* Brief: Take the entries below and print, exactly, the stretch from the line containing "none -> yellow cone E3 level 2" through the line containing "none -> blue round brick O2 level 2", both included.
Exercise material START
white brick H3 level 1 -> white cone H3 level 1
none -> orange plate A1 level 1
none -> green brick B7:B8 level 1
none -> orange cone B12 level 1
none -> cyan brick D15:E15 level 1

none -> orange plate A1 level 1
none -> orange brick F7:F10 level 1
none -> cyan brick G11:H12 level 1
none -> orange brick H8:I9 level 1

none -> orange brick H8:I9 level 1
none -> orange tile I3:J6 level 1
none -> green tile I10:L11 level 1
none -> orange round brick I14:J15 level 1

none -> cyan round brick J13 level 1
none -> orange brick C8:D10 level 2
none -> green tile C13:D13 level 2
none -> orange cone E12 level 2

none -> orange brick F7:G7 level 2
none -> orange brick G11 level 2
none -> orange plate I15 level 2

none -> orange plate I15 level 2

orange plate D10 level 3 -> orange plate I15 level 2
Exercise material END
Exercise material START
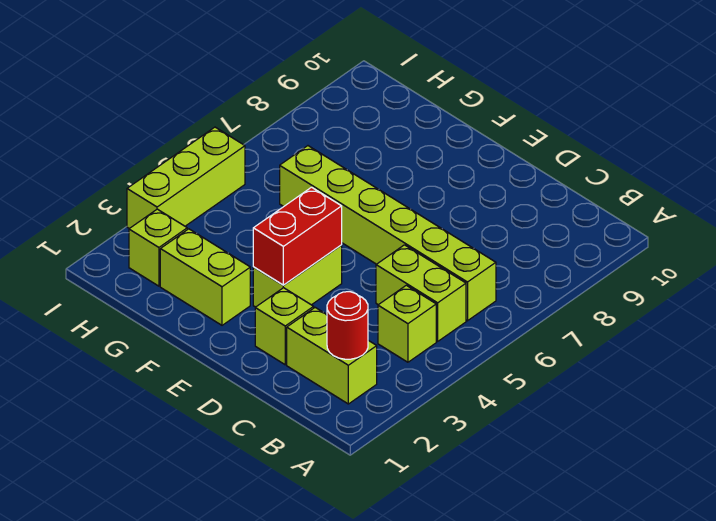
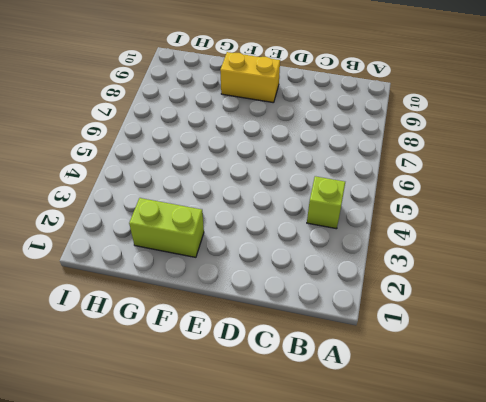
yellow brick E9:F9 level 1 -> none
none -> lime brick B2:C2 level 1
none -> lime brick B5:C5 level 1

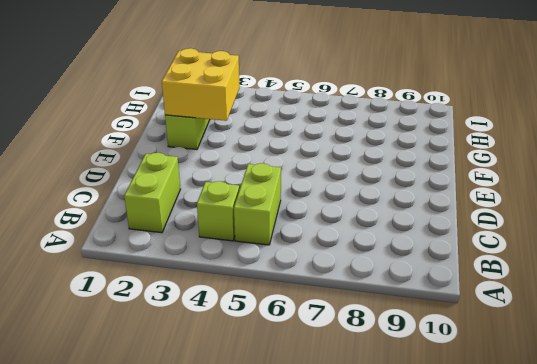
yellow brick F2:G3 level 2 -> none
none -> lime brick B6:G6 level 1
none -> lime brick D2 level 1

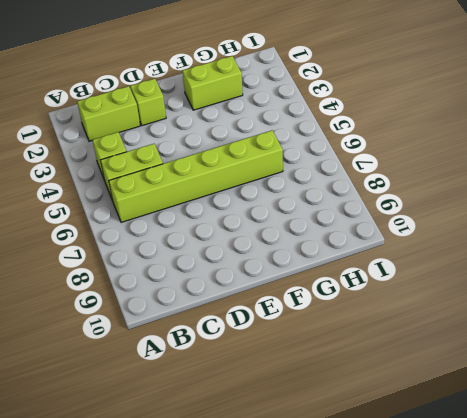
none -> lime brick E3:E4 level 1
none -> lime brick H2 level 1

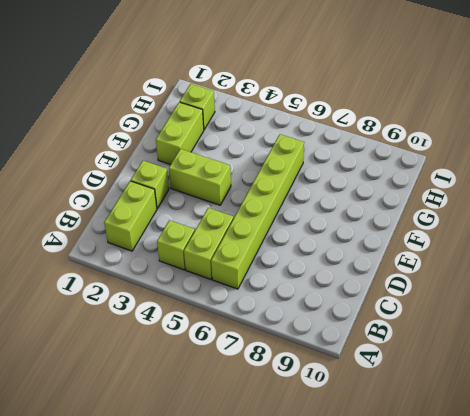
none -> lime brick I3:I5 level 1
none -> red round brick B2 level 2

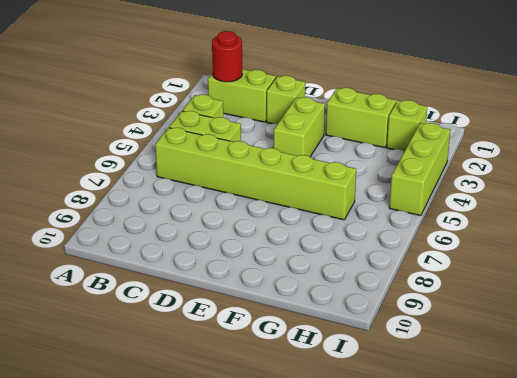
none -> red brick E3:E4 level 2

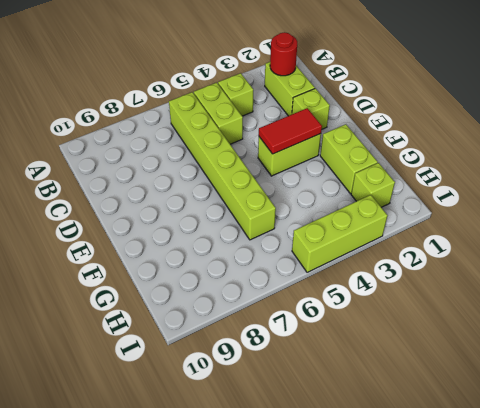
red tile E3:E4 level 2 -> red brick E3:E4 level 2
Exercise material END
Exercise material START
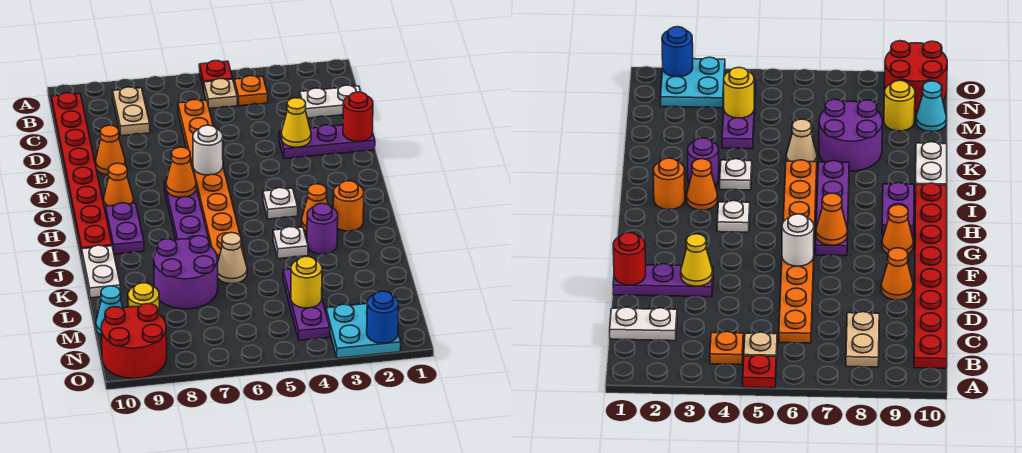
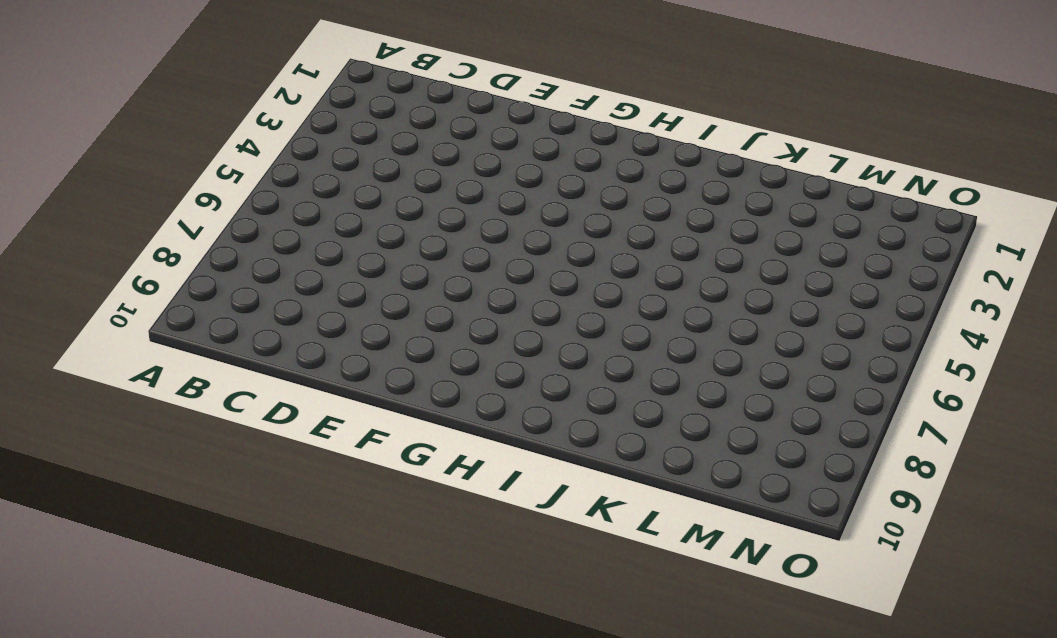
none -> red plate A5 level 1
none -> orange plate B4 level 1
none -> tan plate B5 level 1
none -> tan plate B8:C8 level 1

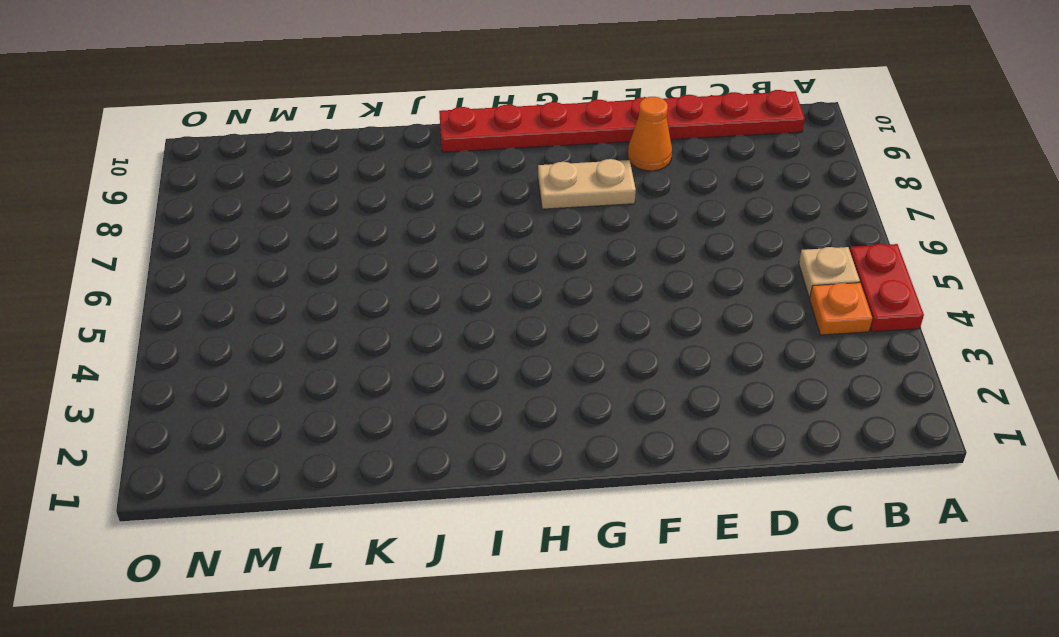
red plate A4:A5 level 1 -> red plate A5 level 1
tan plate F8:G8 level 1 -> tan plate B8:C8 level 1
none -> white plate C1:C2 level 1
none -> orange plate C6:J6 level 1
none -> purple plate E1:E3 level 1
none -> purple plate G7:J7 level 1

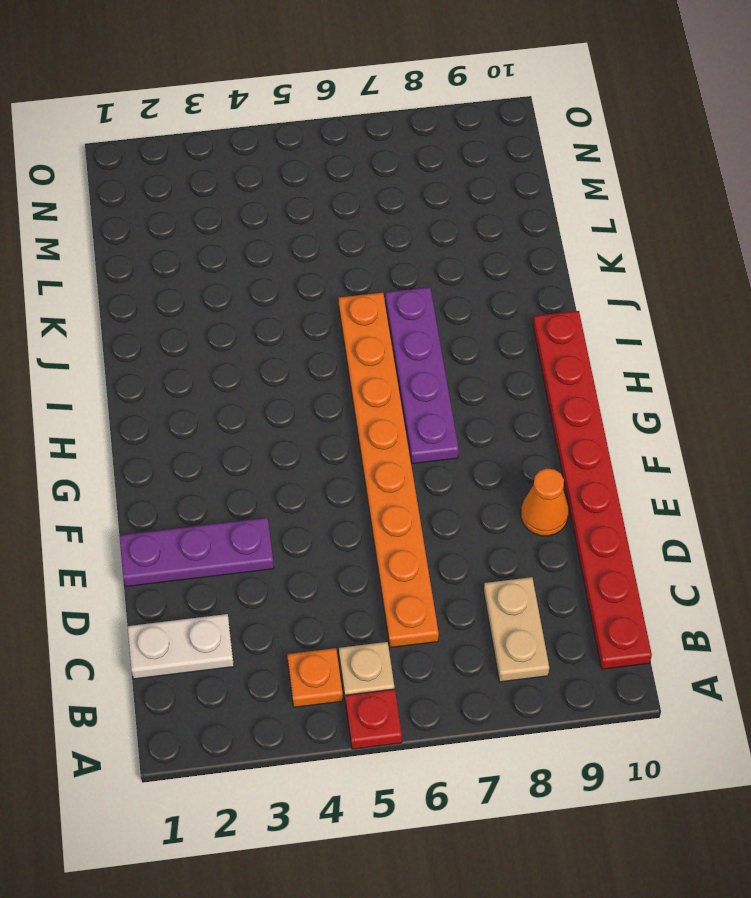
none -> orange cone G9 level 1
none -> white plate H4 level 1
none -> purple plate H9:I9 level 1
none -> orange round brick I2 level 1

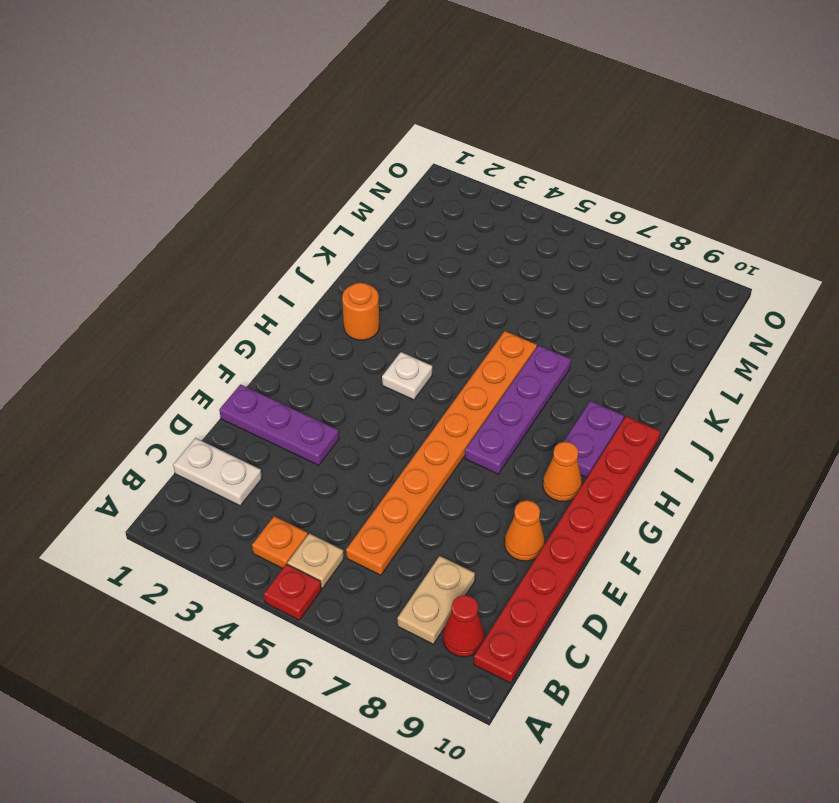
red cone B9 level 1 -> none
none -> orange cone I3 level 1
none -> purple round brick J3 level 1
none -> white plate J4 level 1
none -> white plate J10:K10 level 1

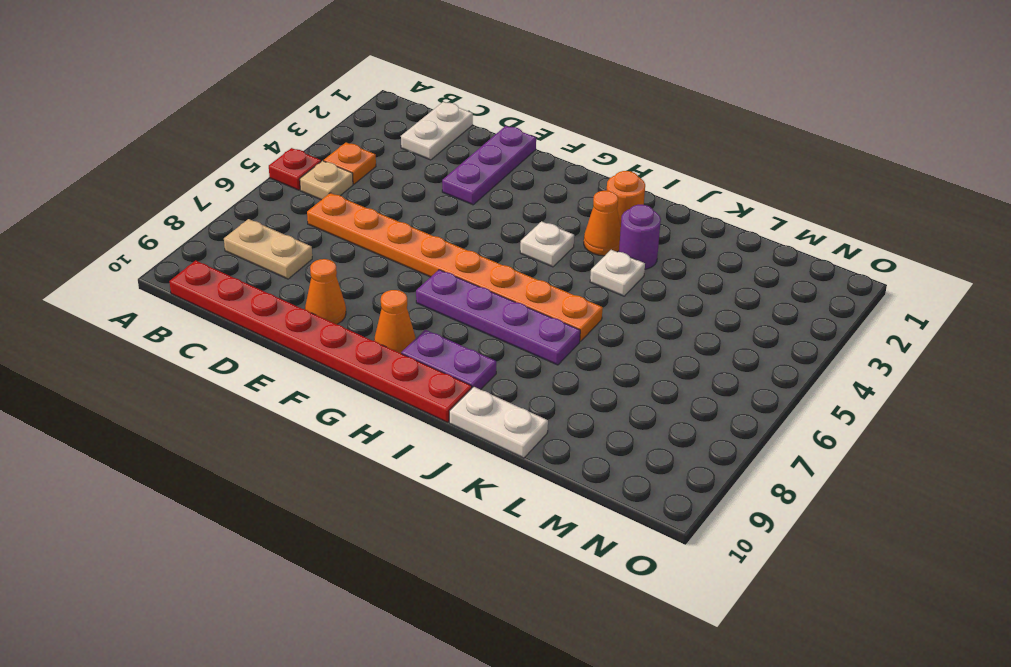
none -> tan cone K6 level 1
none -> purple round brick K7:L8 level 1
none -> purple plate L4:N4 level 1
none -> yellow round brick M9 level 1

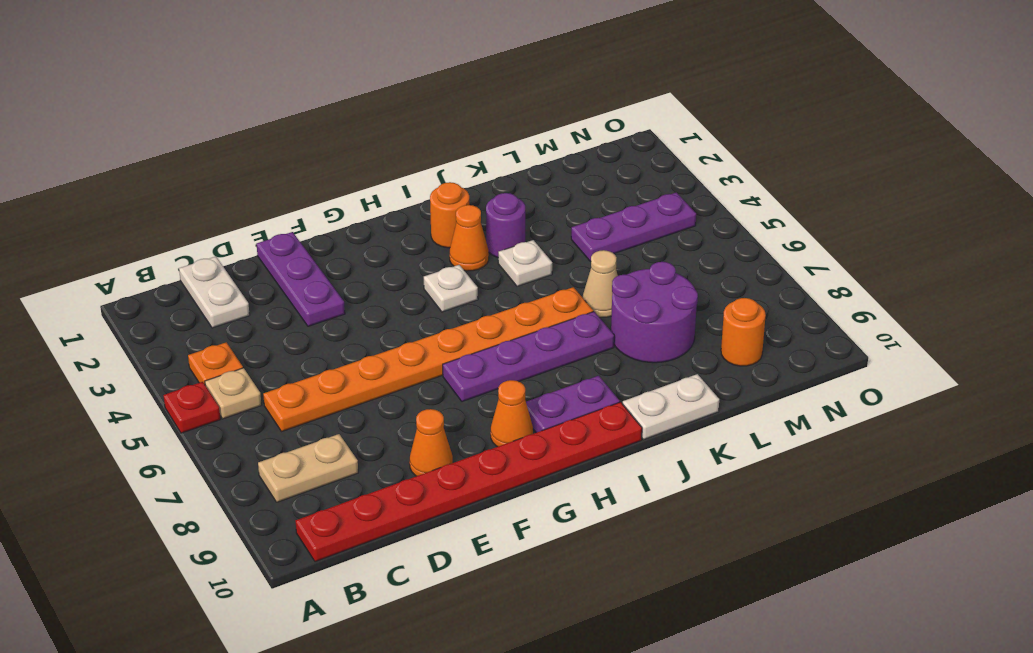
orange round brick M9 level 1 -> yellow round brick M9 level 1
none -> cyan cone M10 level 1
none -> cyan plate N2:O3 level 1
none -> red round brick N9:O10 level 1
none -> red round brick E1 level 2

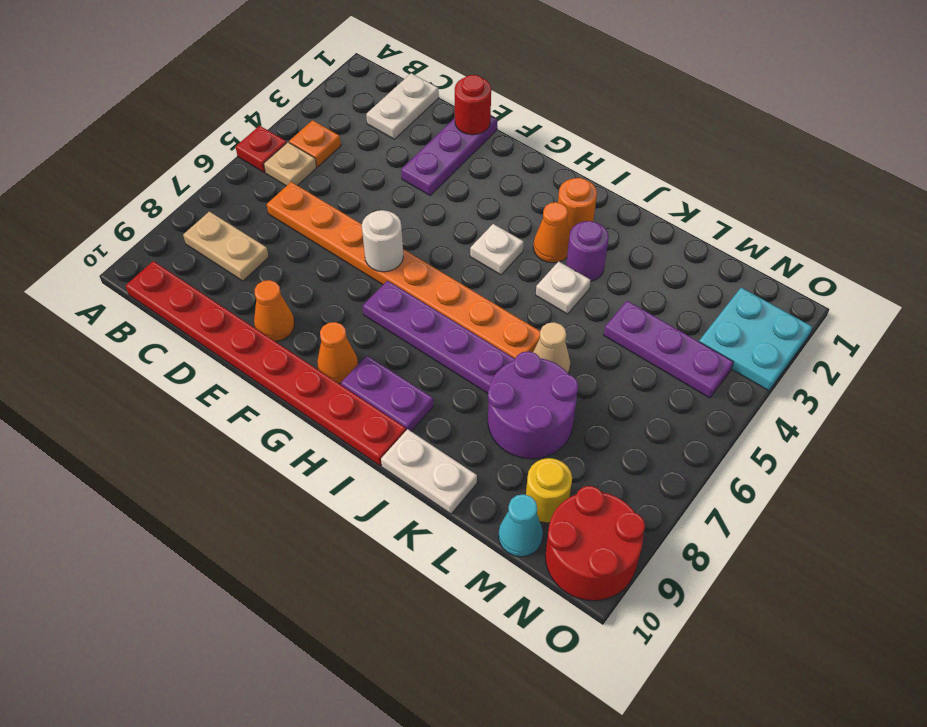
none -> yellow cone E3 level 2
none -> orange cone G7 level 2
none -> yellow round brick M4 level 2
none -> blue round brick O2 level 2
Exercise material END
* Exercise result:
none -> yellow cone E3 level 2
none -> orange cone G7 level 2
none -> yellow round brick M4 level 2
none -> blue round brick O2 level 2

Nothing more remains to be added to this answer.